(Edit difference data)

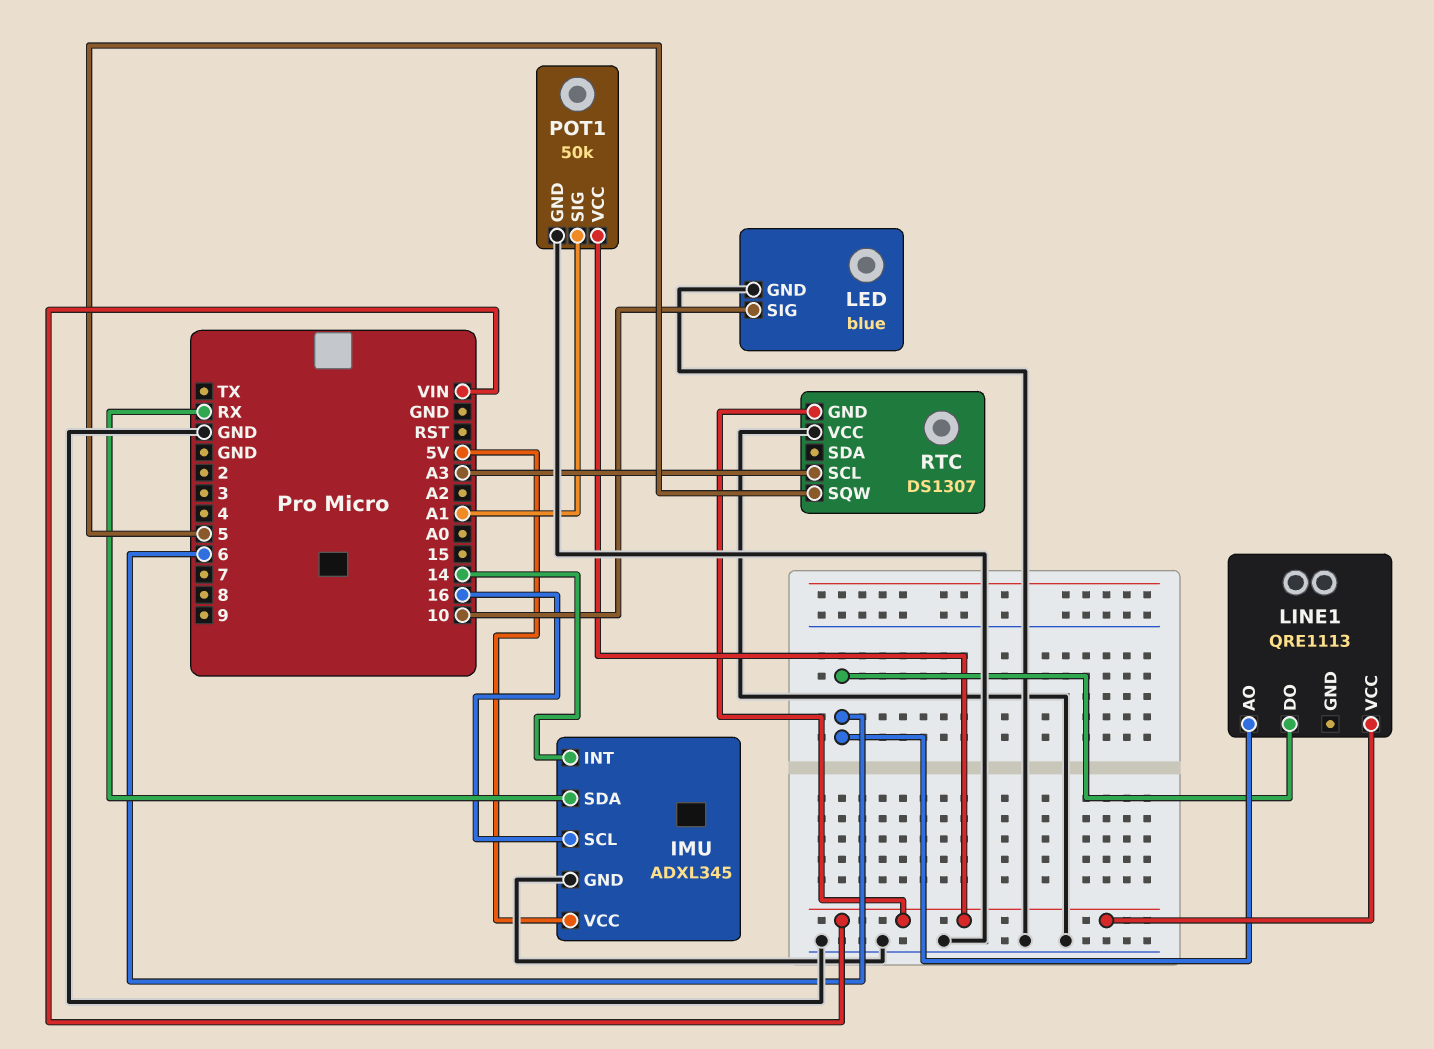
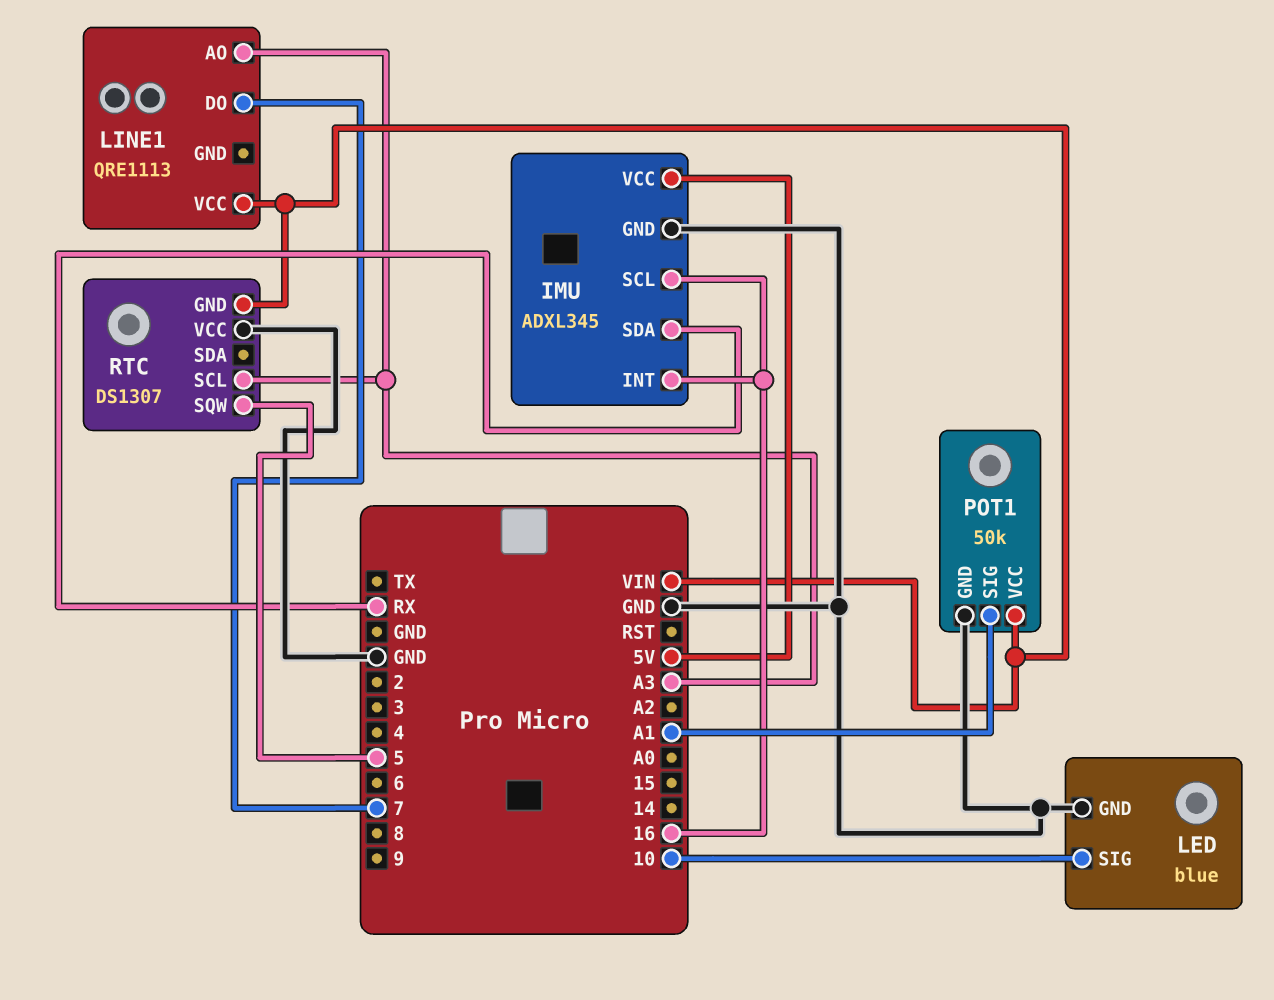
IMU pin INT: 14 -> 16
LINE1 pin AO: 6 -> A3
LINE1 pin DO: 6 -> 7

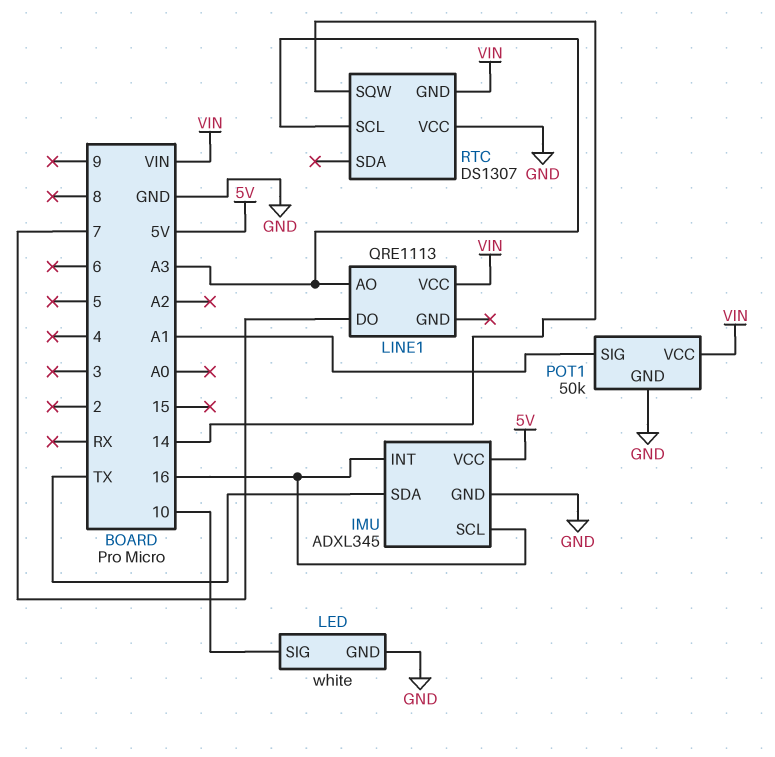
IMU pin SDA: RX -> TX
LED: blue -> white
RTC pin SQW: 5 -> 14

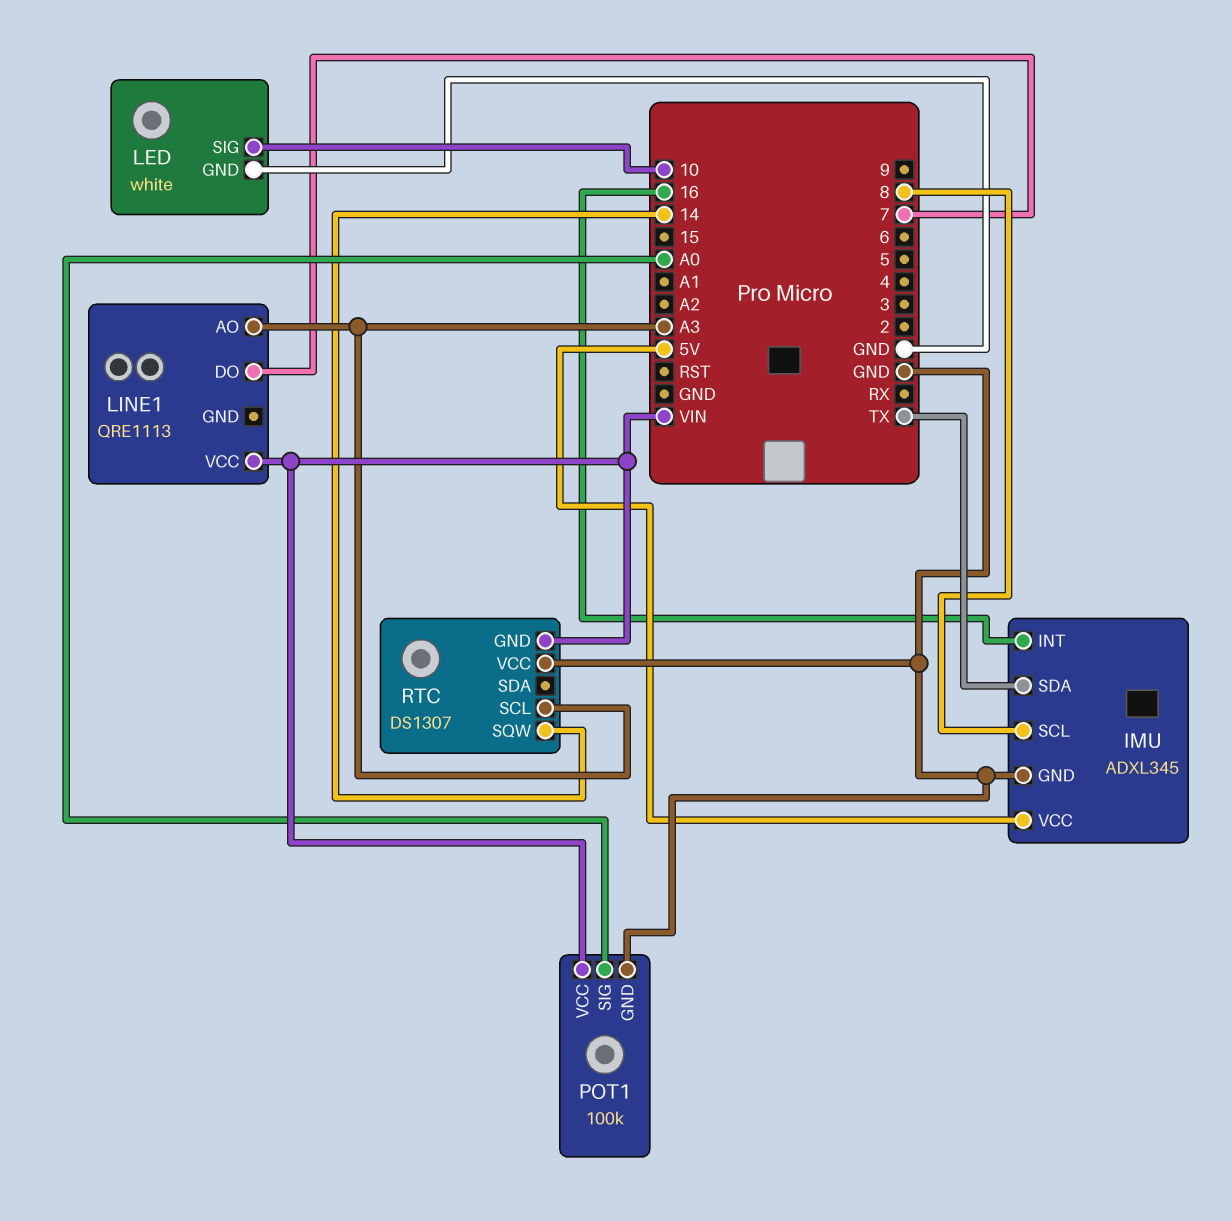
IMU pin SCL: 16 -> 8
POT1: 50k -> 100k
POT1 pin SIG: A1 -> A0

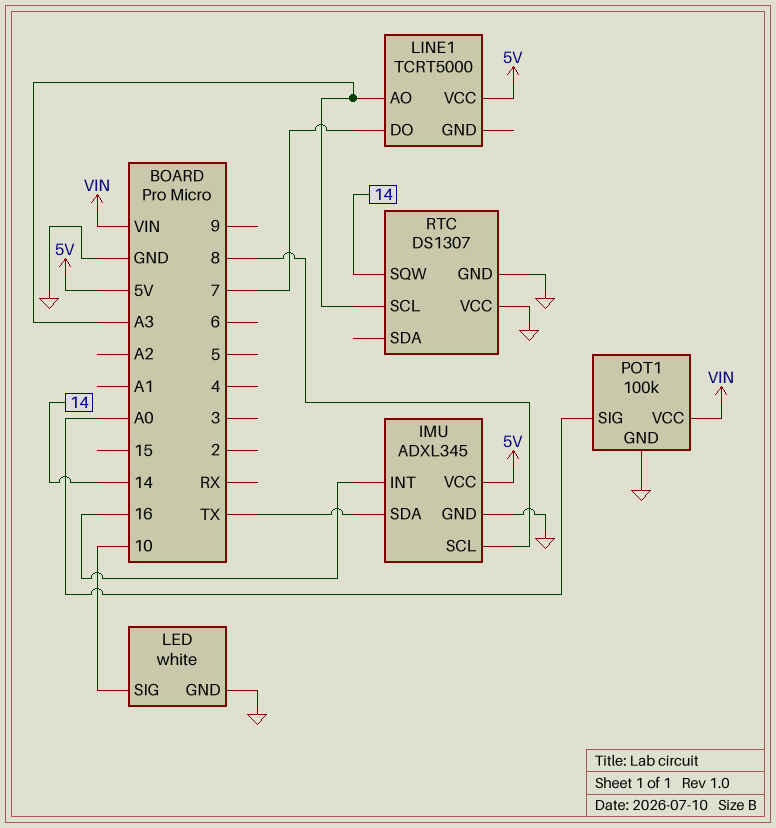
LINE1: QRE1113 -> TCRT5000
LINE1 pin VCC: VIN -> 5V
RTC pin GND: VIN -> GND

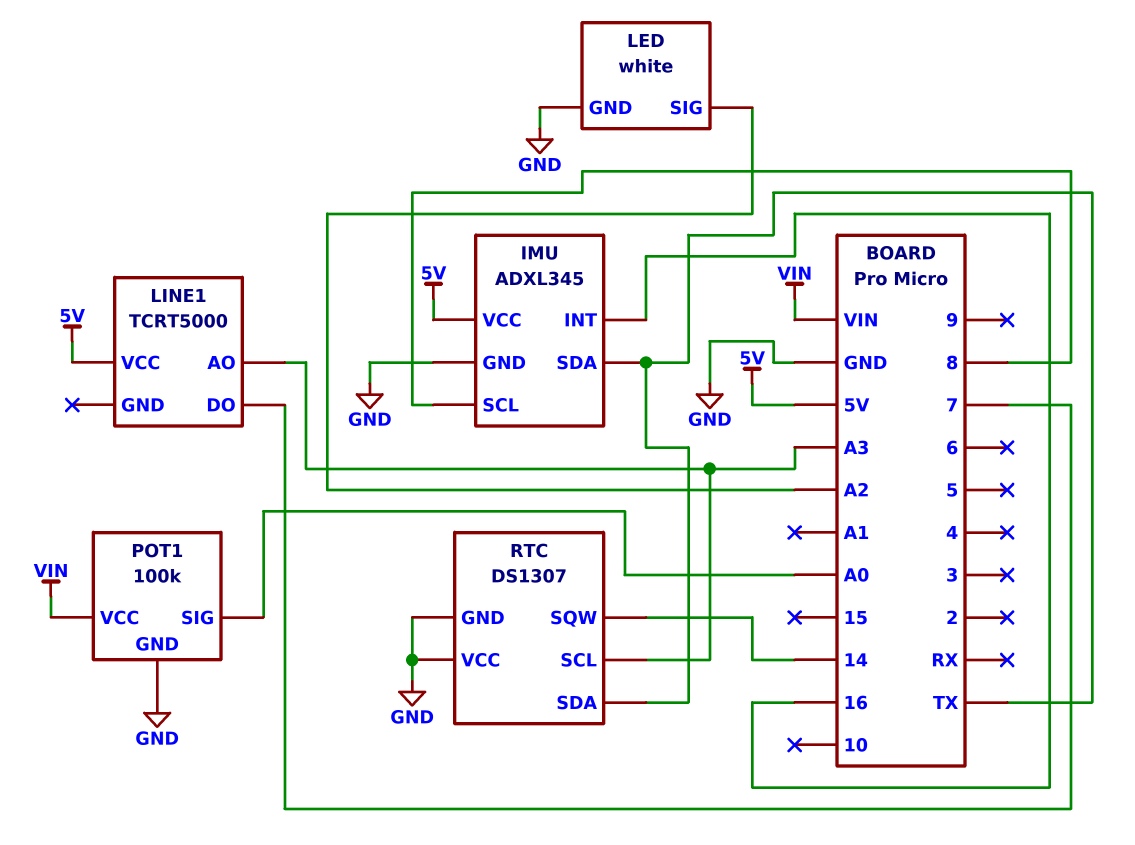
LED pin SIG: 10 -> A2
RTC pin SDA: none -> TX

## Description of the task
Without the pictures, return each entry exactly as given.

## Reply
IMU pin INT: 14 -> 16
LINE1 pin AO: 6 -> A3
LINE1 pin DO: 6 -> 7

IMU pin SDA: RX -> TX
LED: blue -> white
RTC pin SQW: 5 -> 14

IMU pin SCL: 16 -> 8
POT1: 50k -> 100k
POT1 pin SIG: A1 -> A0

LINE1: QRE1113 -> TCRT5000
LINE1 pin VCC: VIN -> 5V
RTC pin GND: VIN -> GND

LED pin SIG: 10 -> A2
RTC pin SDA: none -> TX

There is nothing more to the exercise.